■ **MATERIALS PROVIDED**:
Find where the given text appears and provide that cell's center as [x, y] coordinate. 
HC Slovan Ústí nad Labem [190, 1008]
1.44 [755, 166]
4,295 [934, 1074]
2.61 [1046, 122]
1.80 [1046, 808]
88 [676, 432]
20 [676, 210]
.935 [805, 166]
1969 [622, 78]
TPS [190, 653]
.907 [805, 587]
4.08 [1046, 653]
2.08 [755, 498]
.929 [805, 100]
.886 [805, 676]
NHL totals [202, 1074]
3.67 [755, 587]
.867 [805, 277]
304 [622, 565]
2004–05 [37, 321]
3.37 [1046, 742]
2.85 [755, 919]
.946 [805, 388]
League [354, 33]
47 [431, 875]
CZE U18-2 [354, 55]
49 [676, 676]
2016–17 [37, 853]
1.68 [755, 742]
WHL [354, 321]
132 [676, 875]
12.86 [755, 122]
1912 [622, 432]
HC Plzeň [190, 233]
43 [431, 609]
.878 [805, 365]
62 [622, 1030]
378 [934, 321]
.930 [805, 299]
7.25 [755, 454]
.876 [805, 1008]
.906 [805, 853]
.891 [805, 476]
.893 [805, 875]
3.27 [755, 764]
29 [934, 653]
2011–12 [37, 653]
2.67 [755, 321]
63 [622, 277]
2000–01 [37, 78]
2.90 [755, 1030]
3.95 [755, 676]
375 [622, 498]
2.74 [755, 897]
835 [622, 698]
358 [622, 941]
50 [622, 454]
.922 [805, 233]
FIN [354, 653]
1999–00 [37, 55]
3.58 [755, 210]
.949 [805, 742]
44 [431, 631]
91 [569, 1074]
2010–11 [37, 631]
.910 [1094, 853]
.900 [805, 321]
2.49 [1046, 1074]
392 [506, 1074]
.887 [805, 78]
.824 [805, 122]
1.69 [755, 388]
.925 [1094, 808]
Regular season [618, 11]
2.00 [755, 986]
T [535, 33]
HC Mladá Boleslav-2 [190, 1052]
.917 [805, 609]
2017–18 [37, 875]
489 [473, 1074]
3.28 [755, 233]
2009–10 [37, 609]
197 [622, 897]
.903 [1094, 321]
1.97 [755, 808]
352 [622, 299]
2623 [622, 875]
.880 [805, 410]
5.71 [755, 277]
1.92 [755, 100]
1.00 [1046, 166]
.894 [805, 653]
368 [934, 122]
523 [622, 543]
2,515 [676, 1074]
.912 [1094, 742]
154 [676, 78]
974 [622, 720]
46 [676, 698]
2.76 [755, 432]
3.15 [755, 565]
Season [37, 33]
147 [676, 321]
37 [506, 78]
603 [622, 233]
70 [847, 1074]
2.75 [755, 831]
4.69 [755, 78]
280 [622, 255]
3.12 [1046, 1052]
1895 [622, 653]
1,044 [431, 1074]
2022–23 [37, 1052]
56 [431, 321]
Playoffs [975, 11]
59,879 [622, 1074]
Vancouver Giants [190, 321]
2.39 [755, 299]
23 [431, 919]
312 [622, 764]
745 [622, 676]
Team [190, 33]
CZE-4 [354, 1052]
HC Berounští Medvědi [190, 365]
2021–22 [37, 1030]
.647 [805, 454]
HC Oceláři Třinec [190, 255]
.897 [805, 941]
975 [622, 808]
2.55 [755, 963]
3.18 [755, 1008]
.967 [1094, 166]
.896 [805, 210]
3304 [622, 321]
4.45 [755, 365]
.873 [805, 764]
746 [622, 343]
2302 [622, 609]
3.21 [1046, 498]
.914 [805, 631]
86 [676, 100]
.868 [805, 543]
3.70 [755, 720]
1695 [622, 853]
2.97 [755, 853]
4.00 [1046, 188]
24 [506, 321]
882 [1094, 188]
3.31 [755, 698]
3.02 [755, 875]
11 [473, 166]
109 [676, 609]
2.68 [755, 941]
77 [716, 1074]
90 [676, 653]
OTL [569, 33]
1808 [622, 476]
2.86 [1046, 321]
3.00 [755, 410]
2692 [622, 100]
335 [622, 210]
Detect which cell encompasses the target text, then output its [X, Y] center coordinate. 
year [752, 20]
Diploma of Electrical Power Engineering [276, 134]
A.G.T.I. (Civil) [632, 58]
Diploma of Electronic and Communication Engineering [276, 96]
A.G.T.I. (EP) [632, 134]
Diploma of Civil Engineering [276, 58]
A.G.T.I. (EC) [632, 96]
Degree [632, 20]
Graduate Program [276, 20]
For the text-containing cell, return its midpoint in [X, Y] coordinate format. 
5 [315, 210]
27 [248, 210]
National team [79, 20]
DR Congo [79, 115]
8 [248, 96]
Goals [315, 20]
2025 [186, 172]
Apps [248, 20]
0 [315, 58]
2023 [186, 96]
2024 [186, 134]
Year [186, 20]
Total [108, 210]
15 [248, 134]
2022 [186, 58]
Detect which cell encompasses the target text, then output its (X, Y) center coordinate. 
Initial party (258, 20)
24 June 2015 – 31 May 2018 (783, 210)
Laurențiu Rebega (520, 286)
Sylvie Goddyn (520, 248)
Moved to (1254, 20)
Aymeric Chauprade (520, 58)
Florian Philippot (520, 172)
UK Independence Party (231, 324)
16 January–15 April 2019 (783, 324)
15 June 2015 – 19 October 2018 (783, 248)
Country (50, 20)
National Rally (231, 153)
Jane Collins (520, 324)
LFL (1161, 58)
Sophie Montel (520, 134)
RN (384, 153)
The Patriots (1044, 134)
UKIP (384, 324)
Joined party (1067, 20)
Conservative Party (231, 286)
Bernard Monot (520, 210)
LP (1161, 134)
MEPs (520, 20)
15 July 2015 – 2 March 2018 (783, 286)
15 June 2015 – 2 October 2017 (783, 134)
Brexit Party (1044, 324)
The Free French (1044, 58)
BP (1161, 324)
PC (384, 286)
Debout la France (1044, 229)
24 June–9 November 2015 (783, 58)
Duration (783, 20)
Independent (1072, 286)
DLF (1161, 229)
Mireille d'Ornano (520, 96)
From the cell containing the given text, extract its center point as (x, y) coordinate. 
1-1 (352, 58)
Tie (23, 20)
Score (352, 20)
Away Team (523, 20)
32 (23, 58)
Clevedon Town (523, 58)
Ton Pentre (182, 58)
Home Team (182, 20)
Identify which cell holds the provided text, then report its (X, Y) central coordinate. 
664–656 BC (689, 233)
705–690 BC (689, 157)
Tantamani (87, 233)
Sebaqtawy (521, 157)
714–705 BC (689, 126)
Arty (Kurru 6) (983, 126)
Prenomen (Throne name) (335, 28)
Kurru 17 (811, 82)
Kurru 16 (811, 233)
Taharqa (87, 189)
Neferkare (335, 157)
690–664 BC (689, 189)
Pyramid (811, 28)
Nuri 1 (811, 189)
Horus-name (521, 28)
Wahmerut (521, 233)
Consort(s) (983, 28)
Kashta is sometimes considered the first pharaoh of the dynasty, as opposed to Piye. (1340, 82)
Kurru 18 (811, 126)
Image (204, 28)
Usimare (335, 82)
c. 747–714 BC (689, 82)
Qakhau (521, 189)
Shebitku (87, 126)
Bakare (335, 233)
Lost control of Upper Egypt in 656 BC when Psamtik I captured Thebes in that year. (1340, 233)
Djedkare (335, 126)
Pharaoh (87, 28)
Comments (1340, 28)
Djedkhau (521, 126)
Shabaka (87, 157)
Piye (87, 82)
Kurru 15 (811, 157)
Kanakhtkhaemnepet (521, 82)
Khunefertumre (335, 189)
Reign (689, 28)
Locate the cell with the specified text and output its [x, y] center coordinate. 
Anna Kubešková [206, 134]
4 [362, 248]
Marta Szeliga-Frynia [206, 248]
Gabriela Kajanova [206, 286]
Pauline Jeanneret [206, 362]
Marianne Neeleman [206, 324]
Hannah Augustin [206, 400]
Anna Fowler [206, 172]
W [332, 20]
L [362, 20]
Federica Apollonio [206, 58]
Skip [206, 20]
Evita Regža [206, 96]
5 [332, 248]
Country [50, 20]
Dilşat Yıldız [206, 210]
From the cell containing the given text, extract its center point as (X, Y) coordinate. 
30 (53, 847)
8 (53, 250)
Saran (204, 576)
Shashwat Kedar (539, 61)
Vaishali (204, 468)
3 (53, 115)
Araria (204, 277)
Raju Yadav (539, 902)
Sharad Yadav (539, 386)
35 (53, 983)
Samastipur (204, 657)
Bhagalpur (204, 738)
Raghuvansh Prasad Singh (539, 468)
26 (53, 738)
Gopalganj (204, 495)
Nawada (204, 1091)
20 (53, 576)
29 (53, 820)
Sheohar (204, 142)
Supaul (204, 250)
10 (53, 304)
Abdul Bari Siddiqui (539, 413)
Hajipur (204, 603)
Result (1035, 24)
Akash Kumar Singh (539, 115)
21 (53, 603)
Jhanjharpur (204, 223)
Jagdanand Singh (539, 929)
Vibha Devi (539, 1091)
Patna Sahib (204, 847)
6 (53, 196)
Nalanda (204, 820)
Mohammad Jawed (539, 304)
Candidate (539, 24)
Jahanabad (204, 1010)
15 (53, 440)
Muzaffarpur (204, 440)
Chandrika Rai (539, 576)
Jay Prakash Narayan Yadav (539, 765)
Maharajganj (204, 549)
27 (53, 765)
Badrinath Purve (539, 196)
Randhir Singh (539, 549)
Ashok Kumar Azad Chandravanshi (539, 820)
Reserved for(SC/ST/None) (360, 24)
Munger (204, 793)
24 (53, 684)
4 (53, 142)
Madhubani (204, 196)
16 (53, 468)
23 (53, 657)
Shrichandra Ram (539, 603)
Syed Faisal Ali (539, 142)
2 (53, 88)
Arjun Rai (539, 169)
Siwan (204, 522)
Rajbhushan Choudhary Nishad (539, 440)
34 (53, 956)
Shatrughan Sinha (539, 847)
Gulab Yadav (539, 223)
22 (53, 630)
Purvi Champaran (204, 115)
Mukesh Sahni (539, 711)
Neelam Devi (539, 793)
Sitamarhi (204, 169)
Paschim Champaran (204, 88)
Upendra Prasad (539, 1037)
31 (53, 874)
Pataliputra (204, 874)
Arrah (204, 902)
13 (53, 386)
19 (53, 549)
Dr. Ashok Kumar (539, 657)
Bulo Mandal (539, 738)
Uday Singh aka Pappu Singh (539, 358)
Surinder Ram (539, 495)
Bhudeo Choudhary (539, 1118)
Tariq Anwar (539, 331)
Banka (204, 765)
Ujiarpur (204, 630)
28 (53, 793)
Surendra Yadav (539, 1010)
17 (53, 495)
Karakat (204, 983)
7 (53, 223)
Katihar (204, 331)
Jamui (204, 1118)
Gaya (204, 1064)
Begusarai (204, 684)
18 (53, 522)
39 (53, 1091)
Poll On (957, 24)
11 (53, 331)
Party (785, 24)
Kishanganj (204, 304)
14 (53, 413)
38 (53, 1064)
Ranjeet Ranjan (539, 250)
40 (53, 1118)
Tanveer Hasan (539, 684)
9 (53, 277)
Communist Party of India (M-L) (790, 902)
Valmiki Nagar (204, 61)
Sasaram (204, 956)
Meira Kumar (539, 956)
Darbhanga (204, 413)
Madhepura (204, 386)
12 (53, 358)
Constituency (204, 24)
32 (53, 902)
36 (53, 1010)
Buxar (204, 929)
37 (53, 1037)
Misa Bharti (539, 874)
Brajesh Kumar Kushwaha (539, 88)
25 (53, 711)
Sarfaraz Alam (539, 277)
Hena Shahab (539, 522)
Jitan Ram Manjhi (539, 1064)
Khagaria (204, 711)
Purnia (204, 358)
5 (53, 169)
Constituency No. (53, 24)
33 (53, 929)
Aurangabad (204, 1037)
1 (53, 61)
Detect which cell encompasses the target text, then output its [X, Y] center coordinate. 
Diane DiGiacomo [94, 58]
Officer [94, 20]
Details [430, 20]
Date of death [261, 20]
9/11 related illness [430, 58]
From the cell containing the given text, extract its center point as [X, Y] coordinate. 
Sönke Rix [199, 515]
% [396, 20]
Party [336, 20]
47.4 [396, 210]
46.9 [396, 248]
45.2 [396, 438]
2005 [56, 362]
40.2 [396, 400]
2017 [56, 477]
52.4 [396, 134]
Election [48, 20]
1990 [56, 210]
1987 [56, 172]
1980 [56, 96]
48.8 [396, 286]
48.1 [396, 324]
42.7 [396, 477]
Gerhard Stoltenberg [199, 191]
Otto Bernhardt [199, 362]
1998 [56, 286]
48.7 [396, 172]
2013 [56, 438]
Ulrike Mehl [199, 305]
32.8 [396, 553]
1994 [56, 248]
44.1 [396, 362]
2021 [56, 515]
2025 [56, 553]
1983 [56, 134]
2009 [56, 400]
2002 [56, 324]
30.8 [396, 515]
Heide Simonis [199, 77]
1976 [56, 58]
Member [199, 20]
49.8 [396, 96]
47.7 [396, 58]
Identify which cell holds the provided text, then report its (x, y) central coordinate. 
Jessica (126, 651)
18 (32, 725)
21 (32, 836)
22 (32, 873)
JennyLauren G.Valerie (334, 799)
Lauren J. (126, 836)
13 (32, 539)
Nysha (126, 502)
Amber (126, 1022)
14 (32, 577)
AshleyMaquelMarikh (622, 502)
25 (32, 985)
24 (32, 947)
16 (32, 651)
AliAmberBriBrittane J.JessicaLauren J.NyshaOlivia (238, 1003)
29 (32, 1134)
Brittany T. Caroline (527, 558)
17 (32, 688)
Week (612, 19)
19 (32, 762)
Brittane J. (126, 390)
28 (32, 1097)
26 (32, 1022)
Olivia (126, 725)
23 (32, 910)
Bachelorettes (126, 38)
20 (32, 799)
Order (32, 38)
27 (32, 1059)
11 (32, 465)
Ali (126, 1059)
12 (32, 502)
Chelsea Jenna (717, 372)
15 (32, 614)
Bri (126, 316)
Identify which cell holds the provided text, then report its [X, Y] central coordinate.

■ **INSTRUCTIONS TO FOLLOW**:
Copy the records word for word, starting at their first line and ending with the line that contains "2011–12 [37, 653]", including both of those lines.

■ **RESULT FOR THIS TASK**:
Find where the given text appears and provide that cell's center as [x, y] coordinate. 
HC Slovan Ústí nad Labem [190, 1008]
1.44 [755, 166]
4,295 [934, 1074]
2.61 [1046, 122]
1.80 [1046, 808]
88 [676, 432]
20 [676, 210]
.935 [805, 166]
1969 [622, 78]
TPS [190, 653]
.907 [805, 587]
4.08 [1046, 653]
2.08 [755, 498]
.929 [805, 100]
.886 [805, 676]
NHL totals [202, 1074]
3.67 [755, 587]
.867 [805, 277]
304 [622, 565]
2004–05 [37, 321]
3.37 [1046, 742]
2.85 [755, 919]
.946 [805, 388]
League [354, 33]
47 [431, 875]
CZE U18-2 [354, 55]
49 [676, 676]
2016–17 [37, 853]
1.68 [755, 742]
WHL [354, 321]
132 [676, 875]
12.86 [755, 122]
1912 [622, 432]
HC Plzeň [190, 233]
43 [431, 609]
.878 [805, 365]
62 [622, 1030]
378 [934, 321]
.930 [805, 299]
7.25 [755, 454]
.876 [805, 1008]
.906 [805, 853]
.891 [805, 476]
.893 [805, 875]
3.27 [755, 764]
29 [934, 653]
2011–12 [37, 653]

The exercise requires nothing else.